Your task: Extract each line of the records below that contains the word "purple".

Source information:
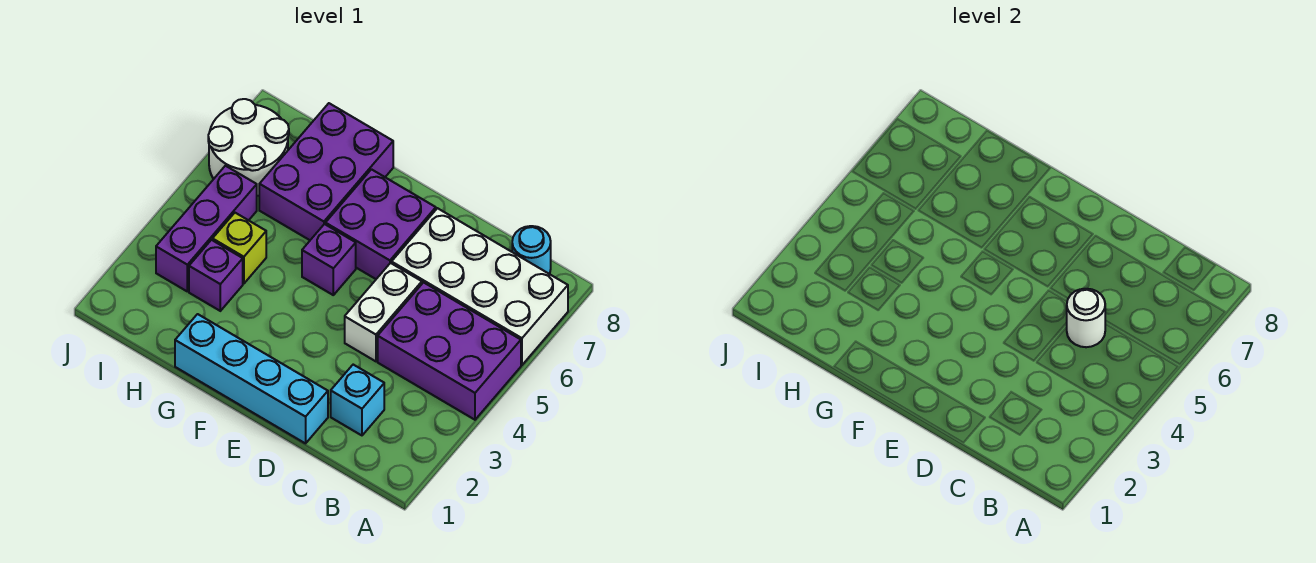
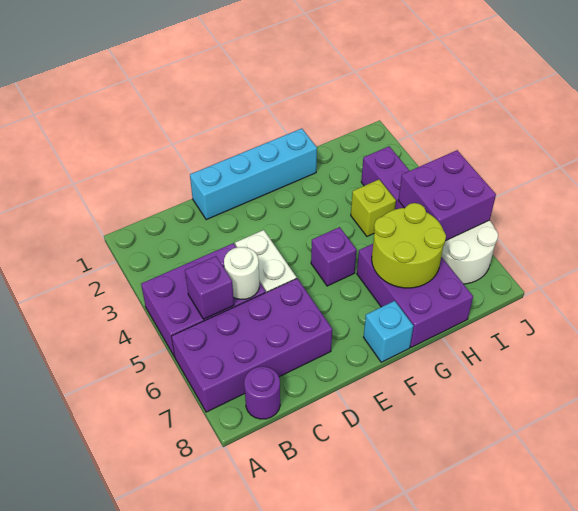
white 2x4 brick [392,208,568,365] -> purple 2x4 brick [172,279,332,412]
cyan 1x1 round brick [512,226,551,274] -> purple 1x1 round brick [244,367,280,419]
cyan 1x1 brick [331,365,384,435] -> cyan 1x1 brick moved to [363,301,413,362]
purple 2x2 brick [326,169,436,279] -> purple 2x2 brick moved to [398,150,496,241]
none -> lime 2x2 round brick [372,203,446,288]
purple 1x1 brick [189,240,243,311] -> purple 1x1 brick moved to [185,256,234,319]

Solution for this exercise:
white 2x4 brick [392,208,568,365] -> purple 2x4 brick [172,279,332,412]
cyan 1x1 round brick [512,226,551,274] -> purple 1x1 round brick [244,367,280,419]
purple 2x2 brick [326,169,436,279] -> purple 2x2 brick moved to [398,150,496,241]
purple 1x1 brick [189,240,243,311] -> purple 1x1 brick moved to [185,256,234,319]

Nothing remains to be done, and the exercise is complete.